*Aim of the task*
Copy out exactly the lines below that run from the one holding "camera: 10 degrees left, 5 degrees down" to the one holding "(642, 339) = (813, 364): none -> white hat", keeping both of those lines and no others.

*Object change descriptions*
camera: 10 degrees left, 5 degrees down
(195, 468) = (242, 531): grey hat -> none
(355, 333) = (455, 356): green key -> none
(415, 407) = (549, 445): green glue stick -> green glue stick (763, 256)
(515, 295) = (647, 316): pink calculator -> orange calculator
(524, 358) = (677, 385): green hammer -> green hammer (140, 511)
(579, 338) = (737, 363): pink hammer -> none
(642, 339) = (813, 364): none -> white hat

...

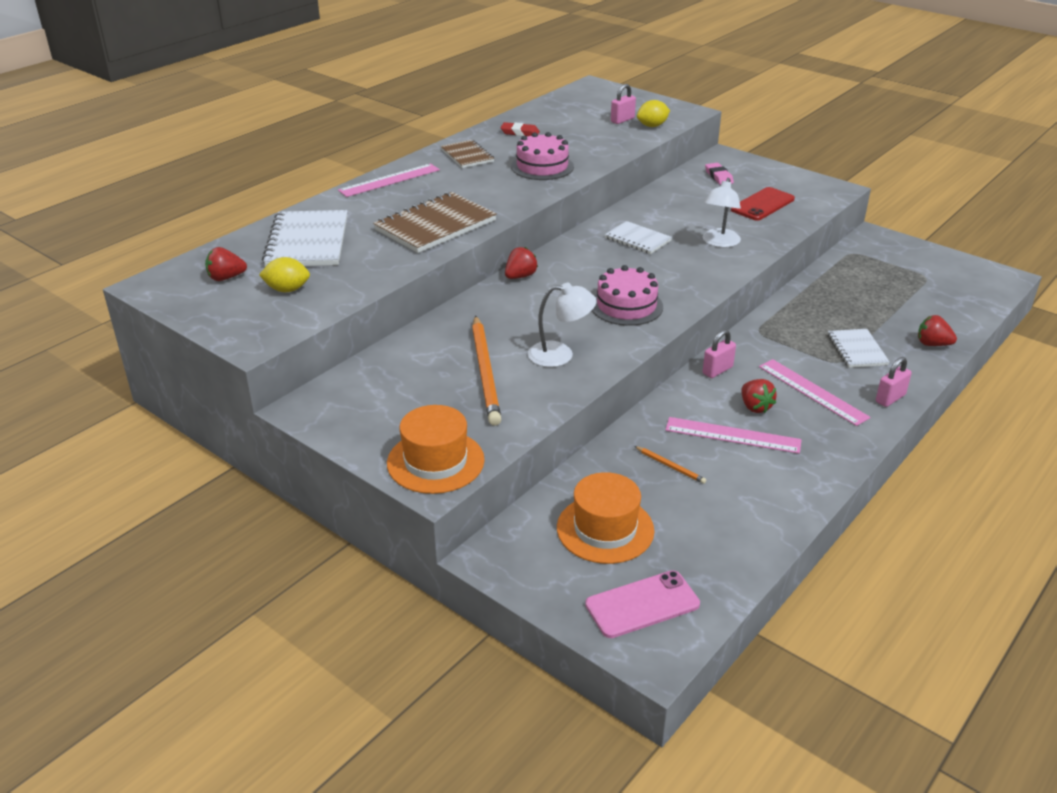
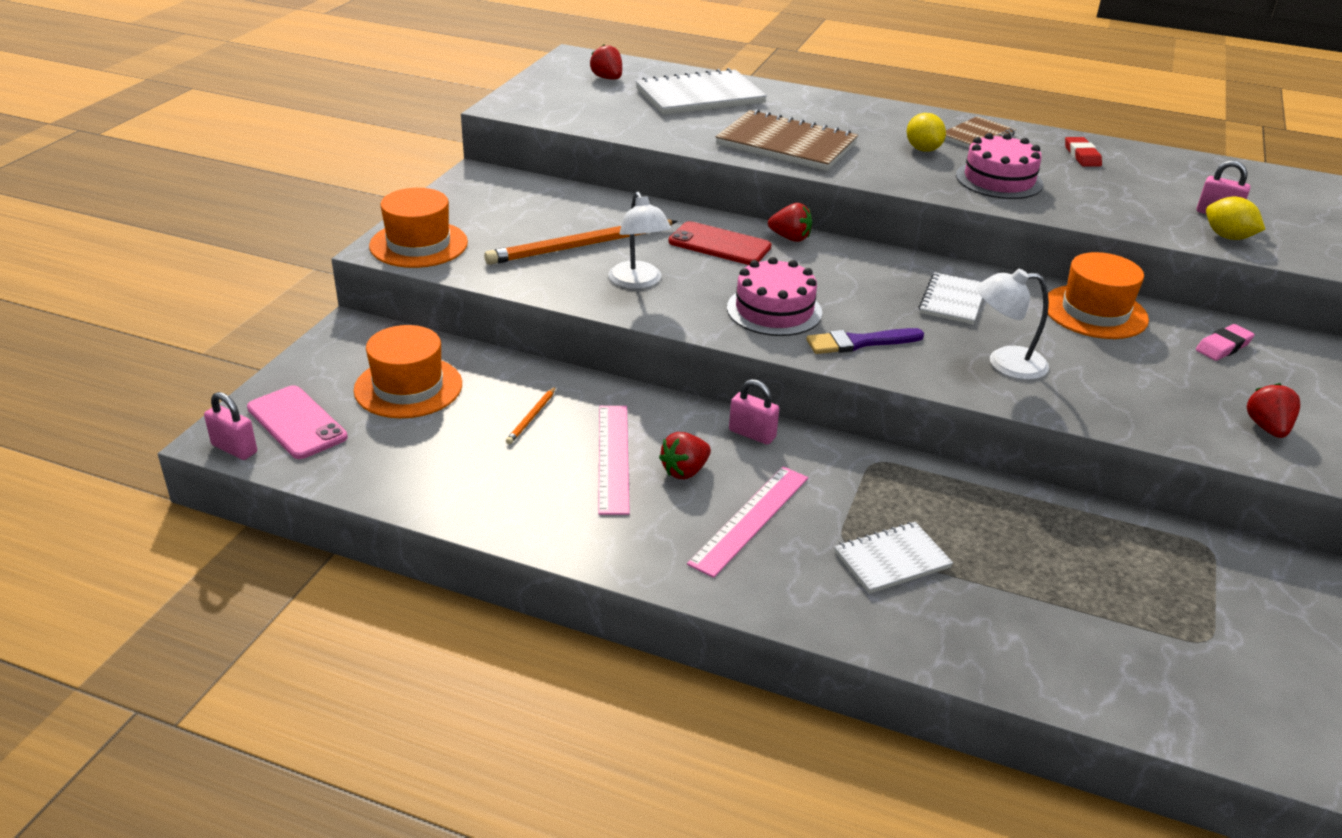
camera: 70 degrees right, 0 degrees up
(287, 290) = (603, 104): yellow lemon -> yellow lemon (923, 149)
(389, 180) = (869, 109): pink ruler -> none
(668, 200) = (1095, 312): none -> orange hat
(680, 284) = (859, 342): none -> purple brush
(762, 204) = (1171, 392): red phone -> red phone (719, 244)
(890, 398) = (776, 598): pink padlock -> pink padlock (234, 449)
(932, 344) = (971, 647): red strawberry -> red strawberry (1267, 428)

*Task solution*
camera: 10 degrees left, 5 degrees down
(195, 468) = (242, 531): grey hat -> none
(355, 333) = (455, 356): green key -> none
(415, 407) = (549, 445): green glue stick -> green glue stick (763, 256)
(515, 295) = (647, 316): pink calculator -> orange calculator
(524, 358) = (677, 385): green hammer -> green hammer (140, 511)
(579, 338) = (737, 363): pink hammer -> none
(642, 339) = (813, 364): none -> white hat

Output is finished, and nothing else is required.